• **EXERCISE**
Start with the first line of the material. Repeat each line exactly through the one that contains "Someone carried the green marker.".
----
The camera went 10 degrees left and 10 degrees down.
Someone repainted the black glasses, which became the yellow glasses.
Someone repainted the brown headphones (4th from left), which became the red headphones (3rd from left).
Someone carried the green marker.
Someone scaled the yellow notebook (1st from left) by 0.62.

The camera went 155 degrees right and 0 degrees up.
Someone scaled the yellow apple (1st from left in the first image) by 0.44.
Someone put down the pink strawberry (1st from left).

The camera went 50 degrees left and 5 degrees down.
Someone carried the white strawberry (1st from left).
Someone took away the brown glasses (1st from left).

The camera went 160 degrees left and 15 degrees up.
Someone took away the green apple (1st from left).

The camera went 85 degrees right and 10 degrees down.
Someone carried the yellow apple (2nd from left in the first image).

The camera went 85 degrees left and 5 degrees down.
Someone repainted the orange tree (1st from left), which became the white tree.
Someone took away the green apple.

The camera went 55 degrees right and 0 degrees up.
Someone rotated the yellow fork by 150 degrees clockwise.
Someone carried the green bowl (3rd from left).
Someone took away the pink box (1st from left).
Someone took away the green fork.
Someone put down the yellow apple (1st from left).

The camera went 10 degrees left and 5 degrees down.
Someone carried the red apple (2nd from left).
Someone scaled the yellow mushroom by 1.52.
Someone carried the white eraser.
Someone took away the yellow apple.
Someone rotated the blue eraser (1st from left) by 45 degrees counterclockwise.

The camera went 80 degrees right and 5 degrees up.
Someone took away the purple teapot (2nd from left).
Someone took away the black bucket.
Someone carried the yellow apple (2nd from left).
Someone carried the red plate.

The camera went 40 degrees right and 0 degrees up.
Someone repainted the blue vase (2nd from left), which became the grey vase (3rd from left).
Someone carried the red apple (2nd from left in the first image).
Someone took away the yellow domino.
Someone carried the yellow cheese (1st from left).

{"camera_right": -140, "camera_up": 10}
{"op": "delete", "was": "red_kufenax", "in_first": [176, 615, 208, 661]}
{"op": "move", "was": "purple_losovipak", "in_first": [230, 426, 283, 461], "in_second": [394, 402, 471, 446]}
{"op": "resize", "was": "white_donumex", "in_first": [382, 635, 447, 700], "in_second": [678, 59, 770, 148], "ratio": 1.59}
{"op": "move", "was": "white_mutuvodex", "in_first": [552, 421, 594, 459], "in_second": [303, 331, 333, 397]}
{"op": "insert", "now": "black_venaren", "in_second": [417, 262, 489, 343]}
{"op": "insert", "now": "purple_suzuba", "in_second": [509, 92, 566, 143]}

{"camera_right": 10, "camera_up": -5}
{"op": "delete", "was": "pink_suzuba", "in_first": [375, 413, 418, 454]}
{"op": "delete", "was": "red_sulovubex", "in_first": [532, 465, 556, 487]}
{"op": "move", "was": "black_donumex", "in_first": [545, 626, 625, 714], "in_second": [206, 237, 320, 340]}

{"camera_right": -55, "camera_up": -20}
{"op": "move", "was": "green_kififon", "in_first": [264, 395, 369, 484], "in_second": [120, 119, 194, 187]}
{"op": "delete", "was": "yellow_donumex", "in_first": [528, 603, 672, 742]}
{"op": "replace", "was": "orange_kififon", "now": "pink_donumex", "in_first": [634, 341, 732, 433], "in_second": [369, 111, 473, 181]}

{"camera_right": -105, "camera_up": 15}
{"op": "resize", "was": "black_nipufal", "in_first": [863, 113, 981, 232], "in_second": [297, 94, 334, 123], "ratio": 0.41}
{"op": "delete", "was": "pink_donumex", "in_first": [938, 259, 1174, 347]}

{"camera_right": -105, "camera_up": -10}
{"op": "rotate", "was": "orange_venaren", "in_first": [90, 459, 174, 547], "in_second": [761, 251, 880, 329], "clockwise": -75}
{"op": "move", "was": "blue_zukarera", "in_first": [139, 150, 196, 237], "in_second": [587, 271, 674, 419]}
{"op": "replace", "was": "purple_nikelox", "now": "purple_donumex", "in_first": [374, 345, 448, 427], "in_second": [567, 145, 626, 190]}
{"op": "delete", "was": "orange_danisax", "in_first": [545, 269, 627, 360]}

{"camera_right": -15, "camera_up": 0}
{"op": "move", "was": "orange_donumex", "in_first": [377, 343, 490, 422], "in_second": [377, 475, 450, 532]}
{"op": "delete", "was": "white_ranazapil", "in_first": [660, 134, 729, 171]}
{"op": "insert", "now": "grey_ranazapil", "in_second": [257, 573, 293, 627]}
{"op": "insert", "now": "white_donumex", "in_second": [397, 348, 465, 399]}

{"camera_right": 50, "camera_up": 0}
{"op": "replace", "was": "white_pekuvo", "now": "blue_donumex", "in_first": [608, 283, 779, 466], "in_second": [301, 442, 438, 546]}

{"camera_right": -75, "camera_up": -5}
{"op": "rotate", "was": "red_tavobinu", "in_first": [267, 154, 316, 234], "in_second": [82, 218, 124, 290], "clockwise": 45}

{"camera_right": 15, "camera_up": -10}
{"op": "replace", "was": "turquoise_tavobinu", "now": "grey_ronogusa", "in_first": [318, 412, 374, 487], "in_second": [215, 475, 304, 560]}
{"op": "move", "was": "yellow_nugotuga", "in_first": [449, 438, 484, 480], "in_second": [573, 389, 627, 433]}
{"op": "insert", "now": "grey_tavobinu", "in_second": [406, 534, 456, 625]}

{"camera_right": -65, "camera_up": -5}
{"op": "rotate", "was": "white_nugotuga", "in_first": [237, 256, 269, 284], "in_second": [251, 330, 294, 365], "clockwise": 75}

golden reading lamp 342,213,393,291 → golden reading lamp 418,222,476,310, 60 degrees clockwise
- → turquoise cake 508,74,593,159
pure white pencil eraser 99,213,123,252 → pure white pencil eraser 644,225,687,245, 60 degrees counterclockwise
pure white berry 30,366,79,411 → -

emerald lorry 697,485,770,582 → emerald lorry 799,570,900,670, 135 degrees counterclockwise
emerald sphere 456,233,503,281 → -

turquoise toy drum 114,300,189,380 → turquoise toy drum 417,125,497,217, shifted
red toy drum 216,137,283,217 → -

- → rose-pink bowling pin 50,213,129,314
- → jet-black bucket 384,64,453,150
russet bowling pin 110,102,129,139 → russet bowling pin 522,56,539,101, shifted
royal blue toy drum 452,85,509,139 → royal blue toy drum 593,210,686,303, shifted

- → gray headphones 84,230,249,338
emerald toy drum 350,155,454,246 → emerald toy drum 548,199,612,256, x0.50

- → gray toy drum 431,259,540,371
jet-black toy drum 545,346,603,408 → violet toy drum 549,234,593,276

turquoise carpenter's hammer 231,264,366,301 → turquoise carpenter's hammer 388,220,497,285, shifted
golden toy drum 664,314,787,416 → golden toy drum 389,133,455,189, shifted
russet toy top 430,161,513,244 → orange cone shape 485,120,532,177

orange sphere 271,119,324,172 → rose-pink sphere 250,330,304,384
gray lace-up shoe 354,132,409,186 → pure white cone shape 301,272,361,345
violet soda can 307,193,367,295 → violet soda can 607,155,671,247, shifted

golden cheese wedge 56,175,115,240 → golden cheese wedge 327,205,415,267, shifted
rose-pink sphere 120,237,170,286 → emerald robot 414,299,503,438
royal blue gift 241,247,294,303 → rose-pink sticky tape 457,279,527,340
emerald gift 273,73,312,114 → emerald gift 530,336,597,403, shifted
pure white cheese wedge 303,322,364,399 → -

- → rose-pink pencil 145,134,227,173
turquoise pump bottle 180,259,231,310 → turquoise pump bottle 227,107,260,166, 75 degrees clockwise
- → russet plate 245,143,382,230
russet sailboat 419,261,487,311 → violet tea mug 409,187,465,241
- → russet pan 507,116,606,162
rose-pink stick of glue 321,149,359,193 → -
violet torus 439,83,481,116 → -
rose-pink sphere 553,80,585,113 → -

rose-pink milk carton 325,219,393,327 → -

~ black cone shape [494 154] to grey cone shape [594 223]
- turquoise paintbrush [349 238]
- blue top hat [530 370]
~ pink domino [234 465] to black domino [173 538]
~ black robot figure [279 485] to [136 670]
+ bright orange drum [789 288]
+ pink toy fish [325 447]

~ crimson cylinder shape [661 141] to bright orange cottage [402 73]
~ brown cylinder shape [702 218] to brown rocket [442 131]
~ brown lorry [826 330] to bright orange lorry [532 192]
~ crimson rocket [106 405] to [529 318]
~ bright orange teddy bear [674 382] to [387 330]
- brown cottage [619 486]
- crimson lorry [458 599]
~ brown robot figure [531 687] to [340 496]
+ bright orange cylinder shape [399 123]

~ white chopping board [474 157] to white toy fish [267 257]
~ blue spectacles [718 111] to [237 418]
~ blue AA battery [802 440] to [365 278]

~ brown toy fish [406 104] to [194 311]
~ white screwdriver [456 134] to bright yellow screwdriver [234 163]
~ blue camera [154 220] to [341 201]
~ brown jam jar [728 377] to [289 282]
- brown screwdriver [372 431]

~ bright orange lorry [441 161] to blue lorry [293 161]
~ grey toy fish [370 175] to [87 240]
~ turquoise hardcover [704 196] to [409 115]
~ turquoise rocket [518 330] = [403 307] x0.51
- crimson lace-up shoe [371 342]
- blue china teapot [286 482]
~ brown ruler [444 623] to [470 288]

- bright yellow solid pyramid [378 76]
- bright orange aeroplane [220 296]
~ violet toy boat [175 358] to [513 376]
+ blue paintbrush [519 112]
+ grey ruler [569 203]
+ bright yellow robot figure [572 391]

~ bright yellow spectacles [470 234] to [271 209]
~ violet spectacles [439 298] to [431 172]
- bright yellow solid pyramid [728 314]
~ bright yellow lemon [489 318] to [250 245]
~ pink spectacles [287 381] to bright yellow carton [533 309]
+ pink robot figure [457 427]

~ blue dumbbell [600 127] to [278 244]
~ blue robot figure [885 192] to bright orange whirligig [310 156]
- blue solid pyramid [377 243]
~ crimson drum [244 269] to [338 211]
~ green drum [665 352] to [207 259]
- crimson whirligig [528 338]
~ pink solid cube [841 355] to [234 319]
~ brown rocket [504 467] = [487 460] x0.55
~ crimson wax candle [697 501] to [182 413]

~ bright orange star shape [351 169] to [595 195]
----
• **RESPONSE FOR THIS EXERCISE**
The camera went 10 degrees left and 10 degrees down.
Someone repainted the black glasses, which became the yellow glasses.
Someone repainted the brown headphones (4th from left), which became the red headphones (3rd from left).
Someone carried the green marker.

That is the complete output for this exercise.